» **YOUR GOAL**
Please quote only the lines that start at the one with "R1: 430 (GND, N015) -> 430 (GND, N026)" and go on to the last line of the data, both ends kept.

» **EXERCISE DATA**

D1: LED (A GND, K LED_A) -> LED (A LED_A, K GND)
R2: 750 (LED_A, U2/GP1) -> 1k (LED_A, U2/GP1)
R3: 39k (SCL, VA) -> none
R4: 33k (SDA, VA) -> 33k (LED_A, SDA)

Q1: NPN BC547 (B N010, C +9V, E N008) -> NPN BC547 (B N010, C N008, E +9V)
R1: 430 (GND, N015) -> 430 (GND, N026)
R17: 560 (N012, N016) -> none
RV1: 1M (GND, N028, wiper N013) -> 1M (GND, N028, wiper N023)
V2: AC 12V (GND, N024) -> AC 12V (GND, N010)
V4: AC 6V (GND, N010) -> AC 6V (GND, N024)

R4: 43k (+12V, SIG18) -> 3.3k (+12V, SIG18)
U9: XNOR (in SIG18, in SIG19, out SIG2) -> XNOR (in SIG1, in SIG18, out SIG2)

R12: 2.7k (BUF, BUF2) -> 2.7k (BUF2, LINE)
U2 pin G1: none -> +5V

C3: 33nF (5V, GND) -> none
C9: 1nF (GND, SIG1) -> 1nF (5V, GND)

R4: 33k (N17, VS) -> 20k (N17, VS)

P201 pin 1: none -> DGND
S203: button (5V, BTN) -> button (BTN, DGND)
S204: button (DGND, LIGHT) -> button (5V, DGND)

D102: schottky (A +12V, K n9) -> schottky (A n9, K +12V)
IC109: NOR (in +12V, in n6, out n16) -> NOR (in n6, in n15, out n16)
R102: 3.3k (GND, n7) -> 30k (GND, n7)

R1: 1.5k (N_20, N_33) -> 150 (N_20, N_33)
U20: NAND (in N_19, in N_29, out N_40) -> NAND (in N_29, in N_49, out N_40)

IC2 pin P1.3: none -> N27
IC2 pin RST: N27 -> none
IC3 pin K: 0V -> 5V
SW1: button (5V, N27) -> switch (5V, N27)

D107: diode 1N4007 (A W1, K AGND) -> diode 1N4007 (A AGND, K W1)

» **WRITTEN SOLUTION**
R1: 430 (GND, N015) -> 430 (GND, N026)
R17: 560 (N012, N016) -> none
RV1: 1M (GND, N028, wiper N013) -> 1M (GND, N028, wiper N023)
V2: AC 12V (GND, N024) -> AC 12V (GND, N010)
V4: AC 6V (GND, N010) -> AC 6V (GND, N024)

R4: 43k (+12V, SIG18) -> 3.3k (+12V, SIG18)
U9: XNOR (in SIG18, in SIG19, out SIG2) -> XNOR (in SIG1, in SIG18, out SIG2)

R12: 2.7k (BUF, BUF2) -> 2.7k (BUF2, LINE)
U2 pin G1: none -> +5V

C3: 33nF (5V, GND) -> none
C9: 1nF (GND, SIG1) -> 1nF (5V, GND)

R4: 33k (N17, VS) -> 20k (N17, VS)

P201 pin 1: none -> DGND
S203: button (5V, BTN) -> button (BTN, DGND)
S204: button (DGND, LIGHT) -> button (5V, DGND)

D102: schottky (A +12V, K n9) -> schottky (A n9, K +12V)
IC109: NOR (in +12V, in n6, out n16) -> NOR (in n6, in n15, out n16)
R102: 3.3k (GND, n7) -> 30k (GND, n7)

R1: 1.5k (N_20, N_33) -> 150 (N_20, N_33)
U20: NAND (in N_19, in N_29, out N_40) -> NAND (in N_29, in N_49, out N_40)

IC2 pin P1.3: none -> N27
IC2 pin RST: N27 -> none
IC3 pin K: 0V -> 5V
SW1: button (5V, N27) -> switch (5V, N27)

D107: diode 1N4007 (A W1, K AGND) -> diode 1N4007 (A AGND, K W1)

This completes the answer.